*** Block opens ***

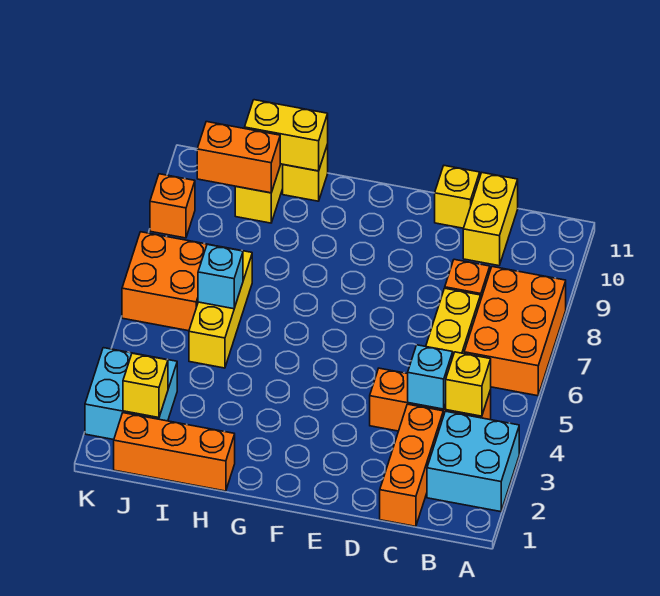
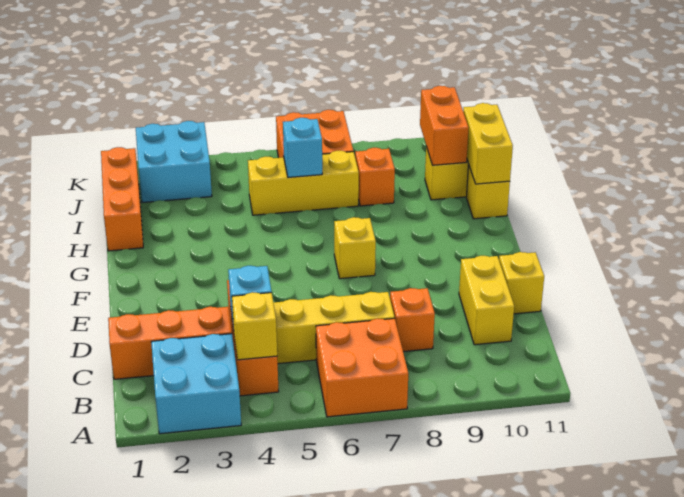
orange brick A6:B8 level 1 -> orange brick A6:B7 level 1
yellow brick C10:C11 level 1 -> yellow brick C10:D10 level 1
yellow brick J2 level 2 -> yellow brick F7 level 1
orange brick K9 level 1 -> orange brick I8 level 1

*** Block closes ***
*** Block opens ***

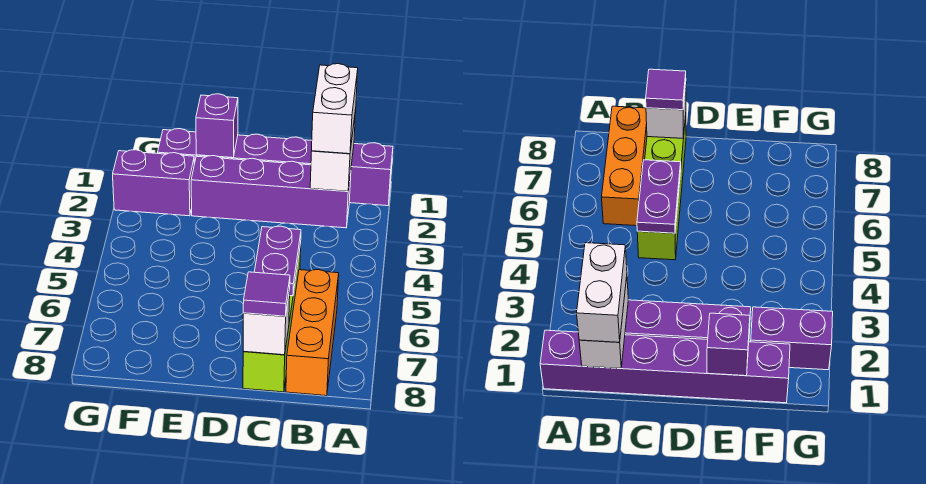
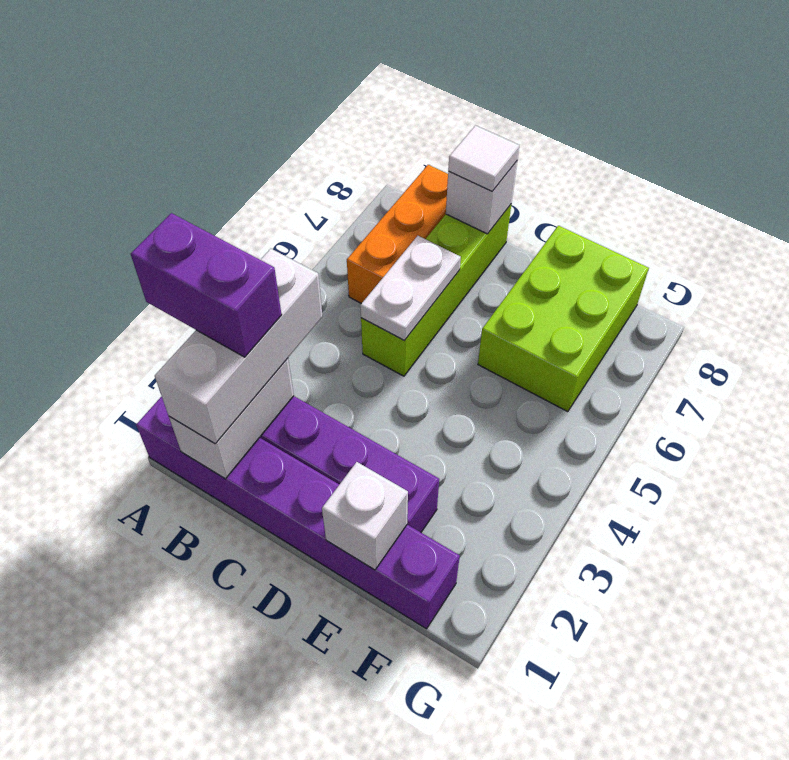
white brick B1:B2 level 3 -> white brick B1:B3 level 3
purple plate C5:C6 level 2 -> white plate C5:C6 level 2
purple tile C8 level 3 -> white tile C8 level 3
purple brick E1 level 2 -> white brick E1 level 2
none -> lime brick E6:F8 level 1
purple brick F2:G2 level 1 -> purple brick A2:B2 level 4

*** Block closes ***

- **Exercise brief**:
As the answer, set down only the lines from the data above between the one holding "purple plate C5:C6" and the one holding "purple brick F2:G2", inclusive, exactly as they read.

- **Answer area**:
purple plate C5:C6 level 2 -> white plate C5:C6 level 2
purple tile C8 level 3 -> white tile C8 level 3
purple brick E1 level 2 -> white brick E1 level 2
none -> lime brick E6:F8 level 1
purple brick F2:G2 level 1 -> purple brick A2:B2 level 4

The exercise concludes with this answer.